Put the rows below into a numbered list, leaving out any blank lines.

— PROVIDED RECORDS —
-=-=-=-=-

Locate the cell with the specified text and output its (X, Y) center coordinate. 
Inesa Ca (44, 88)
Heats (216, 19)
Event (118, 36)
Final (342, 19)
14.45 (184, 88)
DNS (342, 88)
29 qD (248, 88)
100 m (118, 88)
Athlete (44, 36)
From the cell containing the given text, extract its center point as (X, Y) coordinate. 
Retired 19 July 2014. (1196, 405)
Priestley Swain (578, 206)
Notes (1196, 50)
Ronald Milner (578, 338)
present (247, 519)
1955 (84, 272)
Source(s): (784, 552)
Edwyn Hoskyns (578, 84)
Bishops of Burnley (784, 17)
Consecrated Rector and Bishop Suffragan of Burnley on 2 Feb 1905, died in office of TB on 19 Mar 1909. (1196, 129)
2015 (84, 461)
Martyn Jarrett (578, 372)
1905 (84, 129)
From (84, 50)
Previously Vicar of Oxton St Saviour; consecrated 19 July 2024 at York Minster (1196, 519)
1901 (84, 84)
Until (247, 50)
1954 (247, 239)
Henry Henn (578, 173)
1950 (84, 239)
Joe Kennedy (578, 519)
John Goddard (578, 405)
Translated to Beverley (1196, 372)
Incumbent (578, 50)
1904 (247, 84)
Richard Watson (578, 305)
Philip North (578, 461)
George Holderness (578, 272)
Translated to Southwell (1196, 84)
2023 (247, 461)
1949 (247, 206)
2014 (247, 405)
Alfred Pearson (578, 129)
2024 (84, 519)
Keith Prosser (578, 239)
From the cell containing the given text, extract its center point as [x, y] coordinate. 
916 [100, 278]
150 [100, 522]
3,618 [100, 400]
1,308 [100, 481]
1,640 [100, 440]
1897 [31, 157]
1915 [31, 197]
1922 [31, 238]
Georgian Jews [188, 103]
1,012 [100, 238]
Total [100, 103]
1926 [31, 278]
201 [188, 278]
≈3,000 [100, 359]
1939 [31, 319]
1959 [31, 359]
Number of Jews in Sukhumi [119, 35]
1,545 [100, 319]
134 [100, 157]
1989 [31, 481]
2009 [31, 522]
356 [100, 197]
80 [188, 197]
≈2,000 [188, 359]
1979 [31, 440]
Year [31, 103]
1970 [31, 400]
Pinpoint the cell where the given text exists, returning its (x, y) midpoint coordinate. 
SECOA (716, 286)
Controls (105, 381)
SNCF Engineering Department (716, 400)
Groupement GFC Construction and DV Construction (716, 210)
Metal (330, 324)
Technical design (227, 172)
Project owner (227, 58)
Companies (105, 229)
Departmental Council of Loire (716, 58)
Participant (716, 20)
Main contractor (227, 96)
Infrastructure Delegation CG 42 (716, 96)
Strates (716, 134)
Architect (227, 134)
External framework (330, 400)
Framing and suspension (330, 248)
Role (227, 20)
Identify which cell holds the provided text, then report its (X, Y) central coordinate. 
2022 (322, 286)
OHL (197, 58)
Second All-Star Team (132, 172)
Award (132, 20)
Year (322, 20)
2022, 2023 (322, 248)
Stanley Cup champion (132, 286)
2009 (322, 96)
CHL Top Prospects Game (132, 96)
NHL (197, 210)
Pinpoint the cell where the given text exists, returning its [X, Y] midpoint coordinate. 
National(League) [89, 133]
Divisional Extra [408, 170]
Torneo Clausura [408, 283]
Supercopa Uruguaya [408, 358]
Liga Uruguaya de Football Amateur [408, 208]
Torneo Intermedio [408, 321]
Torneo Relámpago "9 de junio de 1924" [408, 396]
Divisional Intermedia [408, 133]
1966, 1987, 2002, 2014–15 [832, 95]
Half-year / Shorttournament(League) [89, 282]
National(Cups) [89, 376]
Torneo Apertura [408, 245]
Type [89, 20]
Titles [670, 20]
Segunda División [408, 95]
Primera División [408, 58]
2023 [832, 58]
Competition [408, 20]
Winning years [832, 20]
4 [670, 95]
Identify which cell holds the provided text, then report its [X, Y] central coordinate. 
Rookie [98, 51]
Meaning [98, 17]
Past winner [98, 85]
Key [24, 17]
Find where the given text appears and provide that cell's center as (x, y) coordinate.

-=-=-=-=-

— OUTPUT FOR THIS TASK —
1. Locate the cell with the specified text and output its (X, Y) center coordinate. 
2. Inesa Ca (44, 88)
3. Heats (216, 19)
4. Event (118, 36)
5. Final (342, 19)
6. 14.45 (184, 88)
7. DNS (342, 88)
8. 29 qD (248, 88)
9. 100 m (118, 88)
10. Athlete (44, 36)
11. From the cell containing the given text, extract its center point as (X, Y) coordinate. 
12. Retired 19 July 2014. (1196, 405)
13. Priestley Swain (578, 206)
14. Notes (1196, 50)
15. Ronald Milner (578, 338)
16. present (247, 519)
17. 1955 (84, 272)
18. Source(s): (784, 552)
19. Edwyn Hoskyns (578, 84)
20. Bishops of Burnley (784, 17)
21. Consecrated Rector and Bishop Suffragan of Burnley on 2 Feb 1905, died in office of TB on 19 Mar 1909. (1196, 129)
22. 2015 (84, 461)
23. Martyn Jarrett (578, 372)
24. 1905 (84, 129)
25. From (84, 50)
26. Previously Vicar of Oxton St Saviour; consecrated 19 July 2024 at York Minster (1196, 519)
27. 1901 (84, 84)
28. Until (247, 50)
29. 1954 (247, 239)
30. Henry Henn (578, 173)
31. 1950 (84, 239)
32. Joe Kennedy (578, 519)
33. John Goddard (578, 405)
34. Translated to Beverley (1196, 372)
35. Incumbent (578, 50)
36. 1904 (247, 84)
37. Richard Watson (578, 305)
38. Philip North (578, 461)
39. George Holderness (578, 272)
40. Translated to Southwell (1196, 84)
41. 2023 (247, 461)
42. 1949 (247, 206)
43. 2014 (247, 405)
44. Alfred Pearson (578, 129)
45. 2024 (84, 519)
46. Keith Prosser (578, 239)
47. From the cell containing the given text, extract its center point as [x, y] coordinate. 
48. 916 [100, 278]
49. 150 [100, 522]
50. 3,618 [100, 400]
51. 1,308 [100, 481]
52. 1,640 [100, 440]
53. 1897 [31, 157]
54. 1915 [31, 197]
55. 1922 [31, 238]
56. Georgian Jews [188, 103]
57. 1,012 [100, 238]
58. Total [100, 103]
59. 1926 [31, 278]
60. 201 [188, 278]
61. ≈3,000 [100, 359]
62. 1939 [31, 319]
63. 1959 [31, 359]
64. Number of Jews in Sukhumi [119, 35]
65. 1,545 [100, 319]
66. 134 [100, 157]
67. 1989 [31, 481]
68. 2009 [31, 522]
69. 356 [100, 197]
70. 80 [188, 197]
71. ≈2,000 [188, 359]
72. 1979 [31, 440]
73. Year [31, 103]
74. 1970 [31, 400]
75. Pinpoint the cell where the given text exists, returning its (x, y) midpoint coordinate. 
76. SECOA (716, 286)
77. Controls (105, 381)
78. SNCF Engineering Department (716, 400)
79. Groupement GFC Construction and DV Construction (716, 210)
80. Metal (330, 324)
81. Technical design (227, 172)
82. Project owner (227, 58)
83. Companies (105, 229)
84. Departmental Council of Loire (716, 58)
85. Participant (716, 20)
86. Main contractor (227, 96)
87. Infrastructure Delegation CG 42 (716, 96)
88. Strates (716, 134)
89. Architect (227, 134)
90. External framework (330, 400)
91. Framing and suspension (330, 248)
92. Role (227, 20)
93. Identify which cell holds the provided text, then report its (X, Y) central coordinate. 
94. 2022 (322, 286)
95. OHL (197, 58)
96. Second All-Star Team (132, 172)
97. Award (132, 20)
98. Year (322, 20)
99. 2022, 2023 (322, 248)
100. Stanley Cup champion (132, 286)
101. 2009 (322, 96)
102. CHL Top Prospects Game (132, 96)
103. NHL (197, 210)
104. Pinpoint the cell where the given text exists, returning its [X, Y] midpoint coordinate. 
105. National(League) [89, 133]
106. Divisional Extra [408, 170]
107. Torneo Clausura [408, 283]
108. Supercopa Uruguaya [408, 358]
109. Liga Uruguaya de Football Amateur [408, 208]
110. Torneo Intermedio [408, 321]
111. Torneo Relámpago "9 de junio de 1924" [408, 396]
112. Divisional Intermedia [408, 133]
113. 1966, 1987, 2002, 2014–15 [832, 95]
114. Half-year / Shorttournament(League) [89, 282]
115. National(Cups) [89, 376]
116. Torneo Apertura [408, 245]
117. Type [89, 20]
118. Titles [670, 20]
119. Segunda División [408, 95]
120. Primera División [408, 58]
121. 2023 [832, 58]
122. Competition [408, 20]
123. Winning years [832, 20]
124. 4 [670, 95]
125. Identify which cell holds the provided text, then report its [X, Y] central coordinate. 
126. Rookie [98, 51]
127. Meaning [98, 17]
128. Past winner [98, 85]
129. Key [24, 17]
130. Find where the given text appears and provide that cell's center as (x, y) coordinate.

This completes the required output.